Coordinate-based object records
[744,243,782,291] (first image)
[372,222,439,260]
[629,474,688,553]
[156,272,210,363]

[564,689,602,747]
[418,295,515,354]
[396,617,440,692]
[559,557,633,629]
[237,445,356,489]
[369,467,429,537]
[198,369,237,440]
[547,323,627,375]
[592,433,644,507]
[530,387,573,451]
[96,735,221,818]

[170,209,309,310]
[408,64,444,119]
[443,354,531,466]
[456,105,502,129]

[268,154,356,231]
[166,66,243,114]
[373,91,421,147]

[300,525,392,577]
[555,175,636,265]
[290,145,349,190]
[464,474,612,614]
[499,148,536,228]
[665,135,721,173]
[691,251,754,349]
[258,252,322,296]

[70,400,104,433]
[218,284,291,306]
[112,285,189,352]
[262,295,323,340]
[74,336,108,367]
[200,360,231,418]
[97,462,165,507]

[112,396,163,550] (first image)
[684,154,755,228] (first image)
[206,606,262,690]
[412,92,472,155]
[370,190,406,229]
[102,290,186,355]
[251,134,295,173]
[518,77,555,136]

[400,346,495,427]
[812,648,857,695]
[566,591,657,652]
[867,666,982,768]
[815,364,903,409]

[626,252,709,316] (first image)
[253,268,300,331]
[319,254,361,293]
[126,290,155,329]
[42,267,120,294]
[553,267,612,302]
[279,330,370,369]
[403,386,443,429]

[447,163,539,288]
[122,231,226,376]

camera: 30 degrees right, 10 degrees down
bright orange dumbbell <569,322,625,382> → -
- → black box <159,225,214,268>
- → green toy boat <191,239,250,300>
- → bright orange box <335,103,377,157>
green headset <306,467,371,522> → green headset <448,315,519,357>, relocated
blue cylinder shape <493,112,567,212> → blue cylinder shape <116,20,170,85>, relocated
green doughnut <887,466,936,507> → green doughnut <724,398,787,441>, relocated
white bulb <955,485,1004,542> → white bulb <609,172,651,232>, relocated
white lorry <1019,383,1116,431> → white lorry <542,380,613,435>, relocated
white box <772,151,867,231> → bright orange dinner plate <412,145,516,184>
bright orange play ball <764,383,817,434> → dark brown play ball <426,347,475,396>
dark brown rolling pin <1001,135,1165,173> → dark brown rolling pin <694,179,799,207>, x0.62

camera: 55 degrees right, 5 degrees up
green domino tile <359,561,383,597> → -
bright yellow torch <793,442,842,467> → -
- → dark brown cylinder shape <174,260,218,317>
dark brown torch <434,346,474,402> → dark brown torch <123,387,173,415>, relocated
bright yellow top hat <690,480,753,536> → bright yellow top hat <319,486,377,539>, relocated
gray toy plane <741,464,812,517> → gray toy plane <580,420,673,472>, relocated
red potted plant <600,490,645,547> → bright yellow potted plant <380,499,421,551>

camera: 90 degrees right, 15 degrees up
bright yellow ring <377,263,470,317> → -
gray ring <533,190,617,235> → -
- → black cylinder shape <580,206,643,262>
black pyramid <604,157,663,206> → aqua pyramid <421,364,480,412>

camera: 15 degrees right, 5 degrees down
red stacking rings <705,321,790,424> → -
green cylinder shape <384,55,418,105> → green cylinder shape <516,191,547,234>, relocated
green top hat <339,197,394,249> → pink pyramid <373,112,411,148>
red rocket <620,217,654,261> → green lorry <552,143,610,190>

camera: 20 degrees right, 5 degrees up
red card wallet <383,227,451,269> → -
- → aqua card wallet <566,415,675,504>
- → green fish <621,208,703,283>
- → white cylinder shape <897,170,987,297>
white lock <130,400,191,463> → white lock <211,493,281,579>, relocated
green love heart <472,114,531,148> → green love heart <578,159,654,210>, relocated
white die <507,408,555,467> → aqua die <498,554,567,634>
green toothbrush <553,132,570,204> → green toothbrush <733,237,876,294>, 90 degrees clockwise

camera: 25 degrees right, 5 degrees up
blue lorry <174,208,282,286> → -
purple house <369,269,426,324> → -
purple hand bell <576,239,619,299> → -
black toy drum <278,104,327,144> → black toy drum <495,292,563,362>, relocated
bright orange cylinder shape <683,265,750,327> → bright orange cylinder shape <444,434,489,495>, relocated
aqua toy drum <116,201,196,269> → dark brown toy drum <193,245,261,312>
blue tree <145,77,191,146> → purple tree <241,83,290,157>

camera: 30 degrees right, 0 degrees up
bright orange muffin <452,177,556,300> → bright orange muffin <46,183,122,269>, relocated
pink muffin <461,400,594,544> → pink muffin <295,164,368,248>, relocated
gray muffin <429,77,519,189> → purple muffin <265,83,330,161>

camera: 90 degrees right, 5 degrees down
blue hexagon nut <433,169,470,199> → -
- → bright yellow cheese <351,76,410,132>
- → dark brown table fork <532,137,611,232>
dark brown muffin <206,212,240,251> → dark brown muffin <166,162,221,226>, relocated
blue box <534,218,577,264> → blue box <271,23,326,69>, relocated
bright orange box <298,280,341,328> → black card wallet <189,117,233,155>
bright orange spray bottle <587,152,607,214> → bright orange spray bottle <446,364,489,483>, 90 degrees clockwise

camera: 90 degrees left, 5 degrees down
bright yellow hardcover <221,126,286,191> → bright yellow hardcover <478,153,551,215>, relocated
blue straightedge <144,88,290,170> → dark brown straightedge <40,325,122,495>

Required action
Looking back over the data above, restate word for word the lines that begin at the line with "[629,474,688,553]" and end at the line with "- → black box <159,225,214,268>", inclusive.

Result for this task
[629,474,688,553]
[156,272,210,363]

[564,689,602,747]
[418,295,515,354]
[396,617,440,692]
[559,557,633,629]
[237,445,356,489]
[369,467,429,537]
[198,369,237,440]
[547,323,627,375]
[592,433,644,507]
[530,387,573,451]
[96,735,221,818]

[170,209,309,310]
[408,64,444,119]
[443,354,531,466]
[456,105,502,129]

[268,154,356,231]
[166,66,243,114]
[373,91,421,147]

[300,525,392,577]
[555,175,636,265]
[290,145,349,190]
[464,474,612,614]
[499,148,536,228]
[665,135,721,173]
[691,251,754,349]
[258,252,322,296]

[70,400,104,433]
[218,284,291,306]
[112,285,189,352]
[262,295,323,340]
[74,336,108,367]
[200,360,231,418]
[97,462,165,507]

[112,396,163,550] (first image)
[684,154,755,228] (first image)
[206,606,262,690]
[412,92,472,155]
[370,190,406,229]
[102,290,186,355]
[251,134,295,173]
[518,77,555,136]

[400,346,495,427]
[812,648,857,695]
[566,591,657,652]
[867,666,982,768]
[815,364,903,409]

[626,252,709,316] (first image)
[253,268,300,331]
[319,254,361,293]
[126,290,155,329]
[42,267,120,294]
[553,267,612,302]
[279,330,370,369]
[403,386,443,429]

[447,163,539,288]
[122,231,226,376]

camera: 30 degrees right, 10 degrees down
bright orange dumbbell <569,322,625,382> → -
- → black box <159,225,214,268>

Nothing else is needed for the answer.